** Opening Data for this task block **

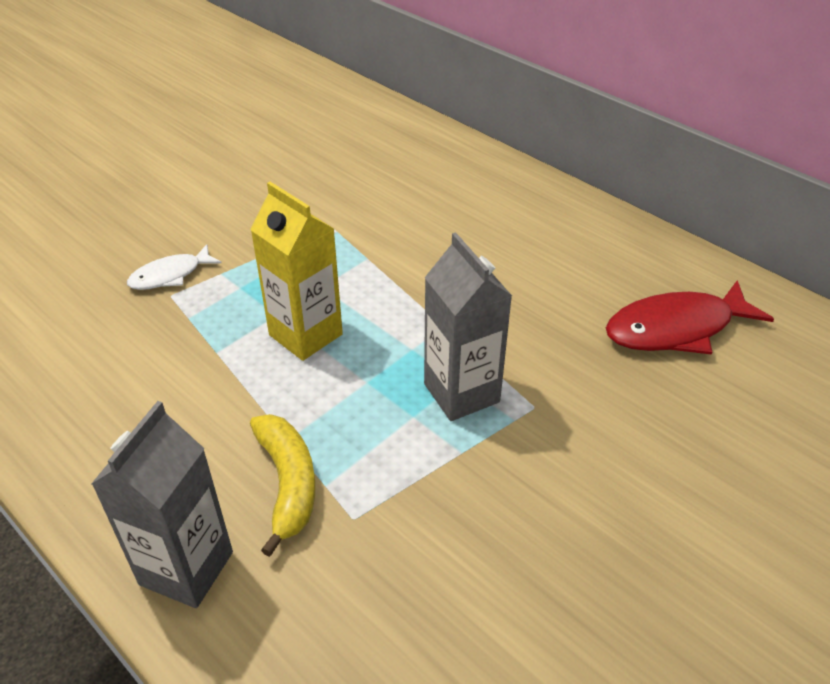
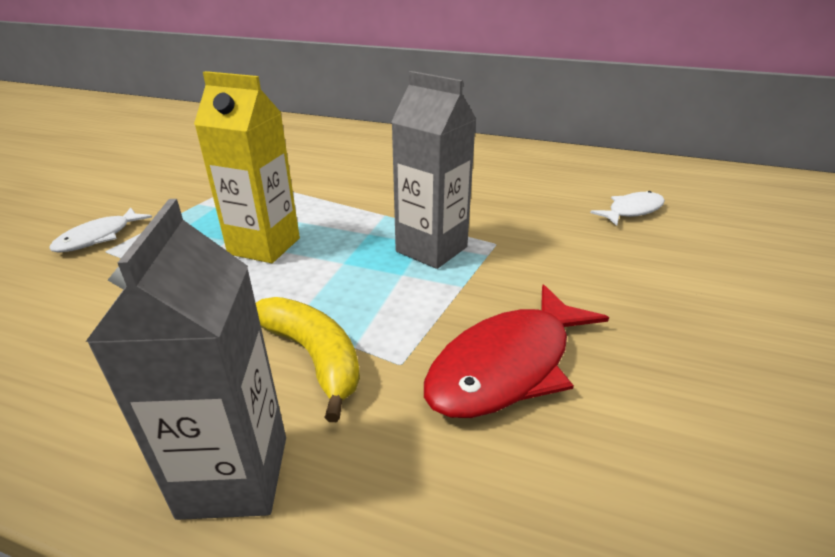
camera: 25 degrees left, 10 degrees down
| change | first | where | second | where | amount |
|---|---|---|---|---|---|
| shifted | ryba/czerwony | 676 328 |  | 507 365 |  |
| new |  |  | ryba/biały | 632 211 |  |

** Closing Data for this task block **
** Opening Data for this task block **

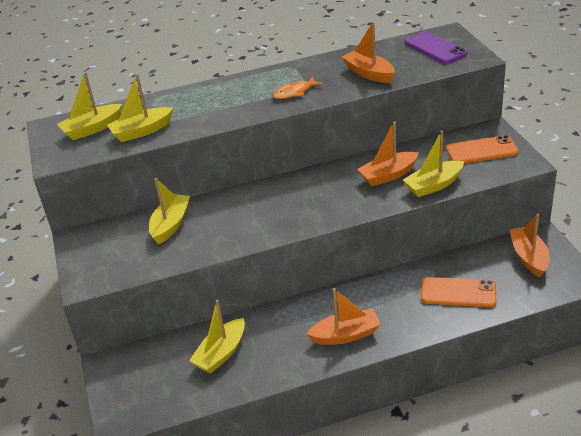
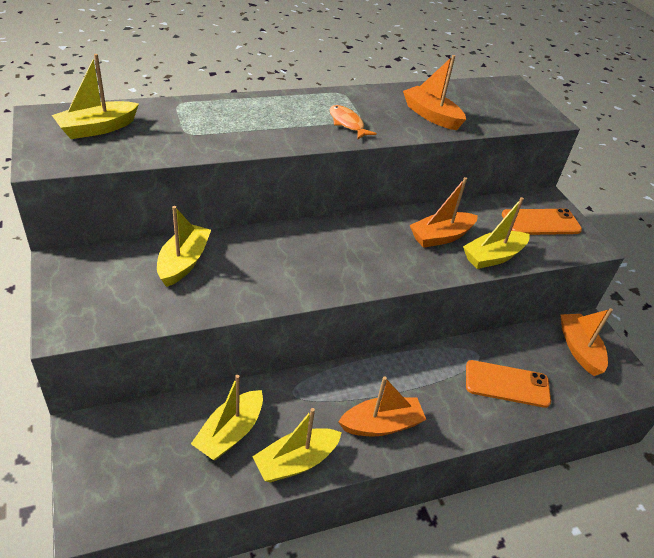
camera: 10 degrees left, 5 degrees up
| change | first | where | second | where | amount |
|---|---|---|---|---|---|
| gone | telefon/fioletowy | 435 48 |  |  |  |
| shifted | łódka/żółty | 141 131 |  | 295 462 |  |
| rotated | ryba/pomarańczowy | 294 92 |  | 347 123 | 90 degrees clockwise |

** Closing Data for this task block **
** Opening Data for this task block **

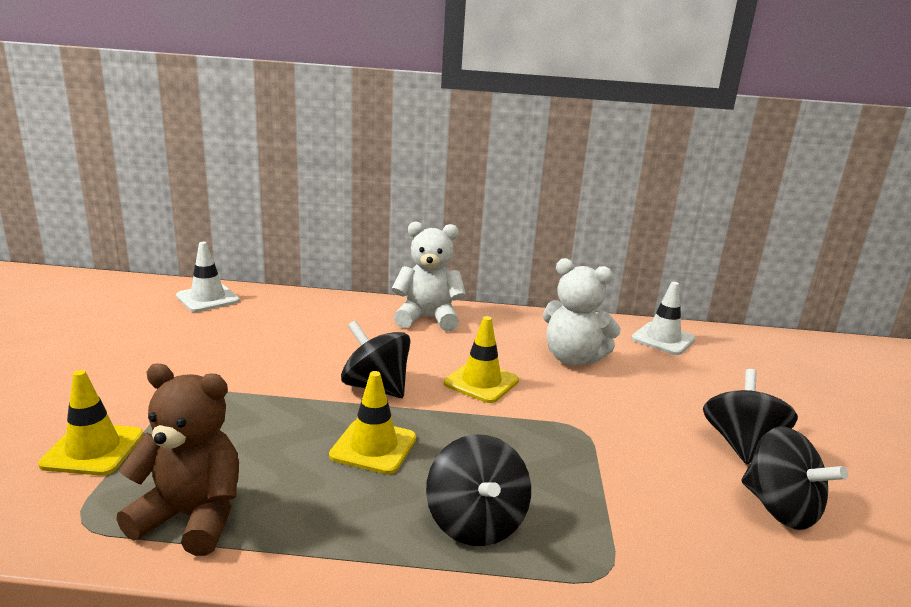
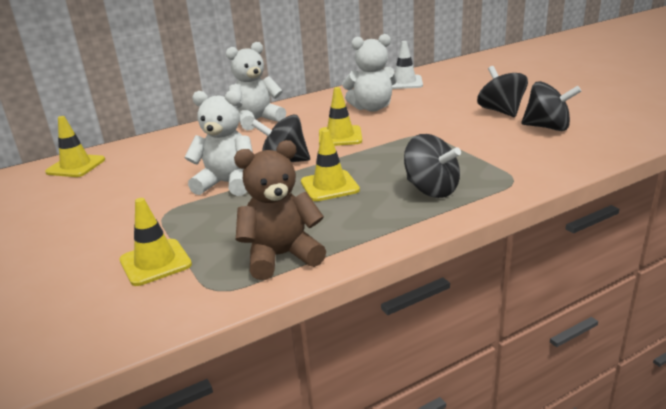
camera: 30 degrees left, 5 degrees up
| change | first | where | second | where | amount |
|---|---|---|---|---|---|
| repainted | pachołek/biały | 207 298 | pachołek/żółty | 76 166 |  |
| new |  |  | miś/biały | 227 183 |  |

** Closing Data for this task block **

Exercise instructions — Filter the listing above for lines with the word "shifted", and copy each one you find.

Result of the task —
| shifted | ryba/czerwony | 676 328 |  | 507 365 |  |
| shifted | łódka/żółty | 141 131 |  | 295 462 |  |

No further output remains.